[What to produce] Return the records word for word. Any pictures in them are not part of the copy.

[Data extracts]
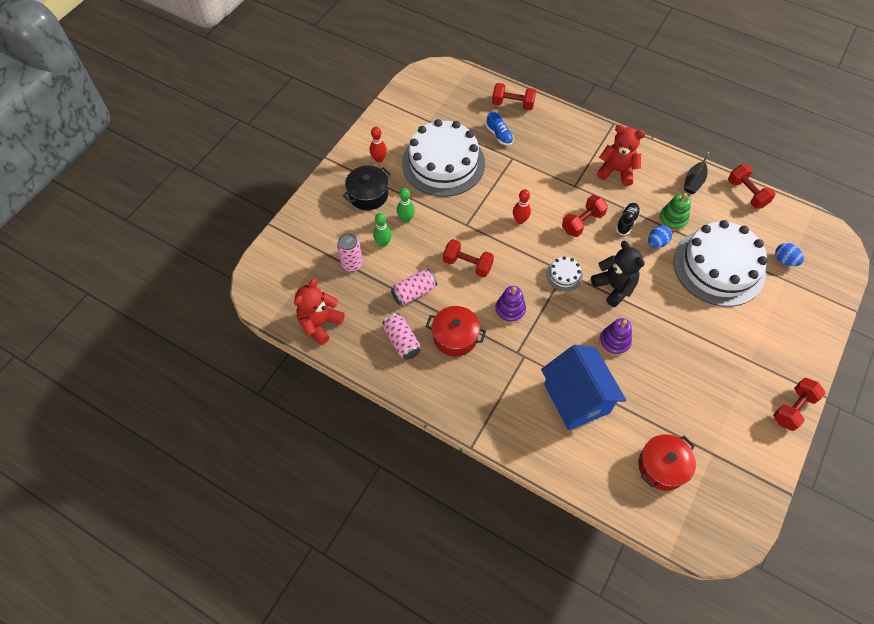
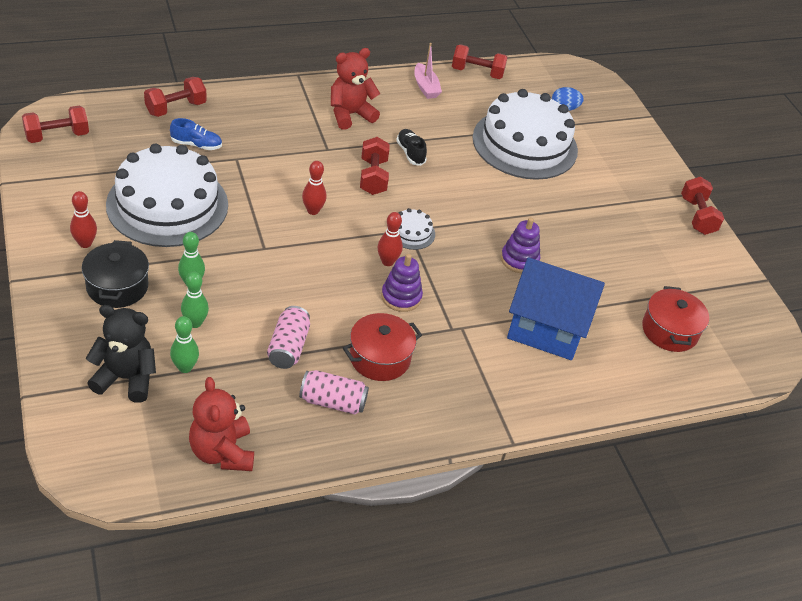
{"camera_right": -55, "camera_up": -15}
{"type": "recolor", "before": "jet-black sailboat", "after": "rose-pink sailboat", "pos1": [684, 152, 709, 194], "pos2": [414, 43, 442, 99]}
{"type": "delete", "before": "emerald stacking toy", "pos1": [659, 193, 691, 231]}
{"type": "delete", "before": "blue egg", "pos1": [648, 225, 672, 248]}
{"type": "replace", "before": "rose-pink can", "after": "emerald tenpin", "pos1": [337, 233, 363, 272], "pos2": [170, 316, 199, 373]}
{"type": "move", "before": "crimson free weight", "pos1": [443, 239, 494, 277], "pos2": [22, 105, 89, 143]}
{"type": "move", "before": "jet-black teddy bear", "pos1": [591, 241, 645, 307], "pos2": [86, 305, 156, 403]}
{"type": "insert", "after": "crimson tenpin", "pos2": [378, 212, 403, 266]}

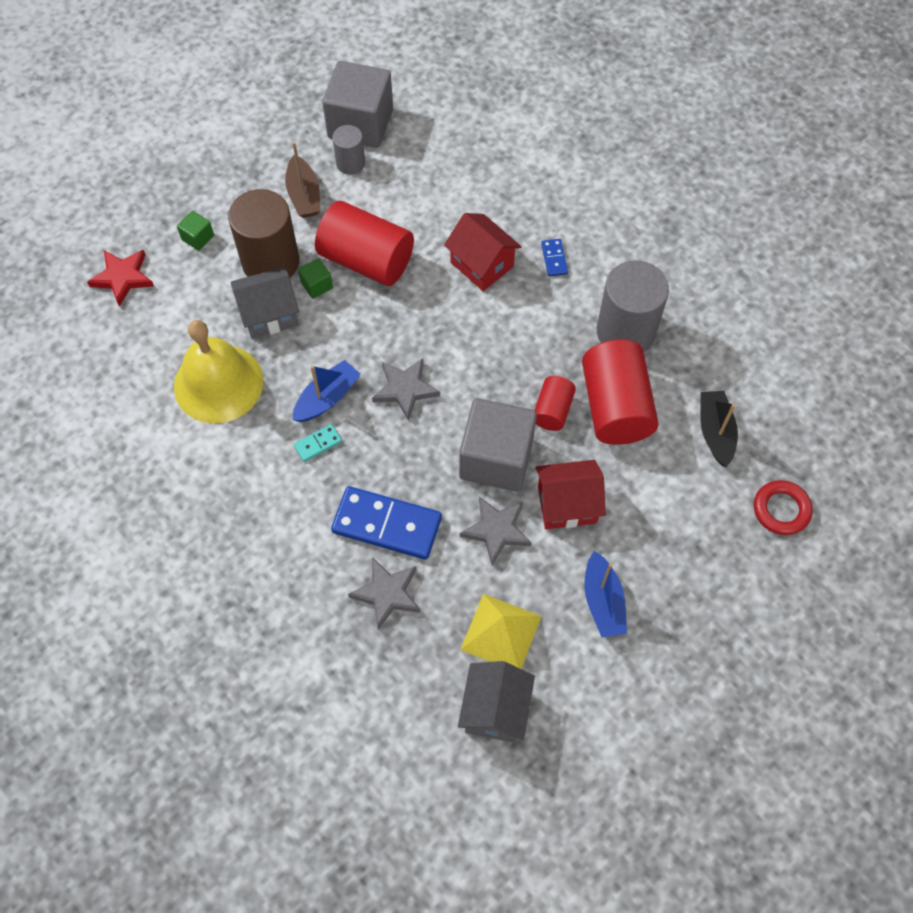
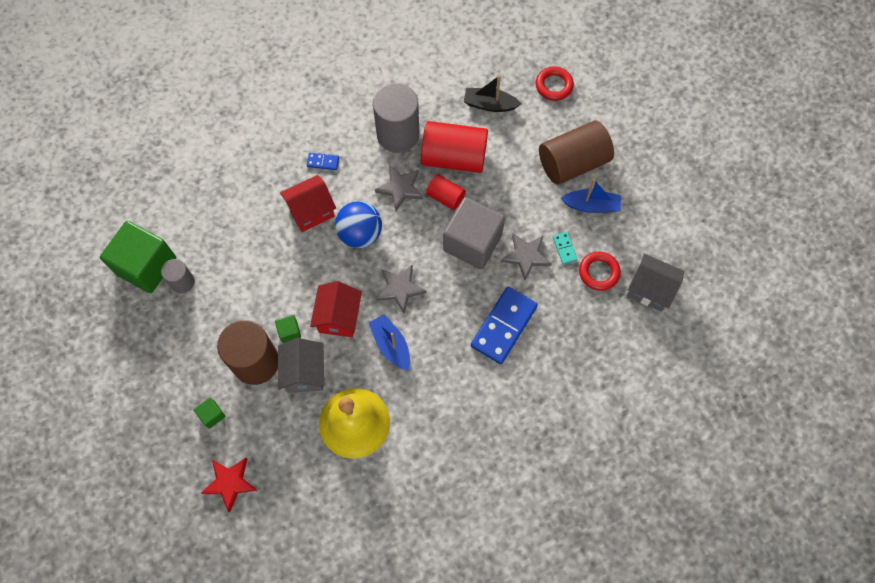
{"camera_right": -75, "camera_up": 5}
{"type": "recolor", "before": "grey block", "after": "emerald block", "pos1": [322, 61, 393, 148], "pos2": [100, 221, 176, 293]}
{"type": "delete", "before": "russet sailboat", "pos1": [285, 142, 320, 218]}
{"type": "delete", "before": "crimson solid cylinder", "pos1": [315, 201, 414, 286]}
{"type": "move", "before": "turquoise domino piece", "pos1": [294, 424, 342, 462], "pos2": [553, 232, 578, 264]}
{"type": "move", "before": "crimson cottage", "pos1": [536, 460, 606, 529], "pos2": [310, 281, 362, 337]}
{"type": "move", "before": "grey star", "pos1": [348, 557, 420, 630], "pos2": [375, 166, 423, 211]}
{"type": "replace", "before": "bright yellow solid pyramid", "after": "crimson ring", "pos1": [460, 594, 542, 669], "pos2": [579, 252, 621, 291]}
{"type": "insert", "after": "russet solid cylinder", "pos2": [539, 120, 614, 185]}
{"type": "insert", "after": "blue sphere", "pos2": [335, 201, 382, 248]}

[Task output]
{"camera_right": -55, "camera_up": -15}
{"type": "recolor", "before": "jet-black sailboat", "after": "rose-pink sailboat", "pos1": [684, 152, 709, 194], "pos2": [414, 43, 442, 99]}
{"type": "delete", "before": "emerald stacking toy", "pos1": [659, 193, 691, 231]}
{"type": "delete", "before": "blue egg", "pos1": [648, 225, 672, 248]}
{"type": "replace", "before": "rose-pink can", "after": "emerald tenpin", "pos1": [337, 233, 363, 272], "pos2": [170, 316, 199, 373]}
{"type": "move", "before": "crimson free weight", "pos1": [443, 239, 494, 277], "pos2": [22, 105, 89, 143]}
{"type": "move", "before": "jet-black teddy bear", "pos1": [591, 241, 645, 307], "pos2": [86, 305, 156, 403]}
{"type": "insert", "after": "crimson tenpin", "pos2": [378, 212, 403, 266]}

{"camera_right": -75, "camera_up": 5}
{"type": "recolor", "before": "grey block", "after": "emerald block", "pos1": [322, 61, 393, 148], "pos2": [100, 221, 176, 293]}
{"type": "delete", "before": "russet sailboat", "pos1": [285, 142, 320, 218]}
{"type": "delete", "before": "crimson solid cylinder", "pos1": [315, 201, 414, 286]}
{"type": "move", "before": "turquoise domino piece", "pos1": [294, 424, 342, 462], "pos2": [553, 232, 578, 264]}
{"type": "move", "before": "crimson cottage", "pos1": [536, 460, 606, 529], "pos2": [310, 281, 362, 337]}
{"type": "move", "before": "grey star", "pos1": [348, 557, 420, 630], "pos2": [375, 166, 423, 211]}
{"type": "replace", "before": "bright yellow solid pyramid", "after": "crimson ring", "pos1": [460, 594, 542, 669], "pos2": [579, 252, 621, 291]}
{"type": "insert", "after": "russet solid cylinder", "pos2": [539, 120, 614, 185]}
{"type": "insert", "after": "blue sphere", "pos2": [335, 201, 382, 248]}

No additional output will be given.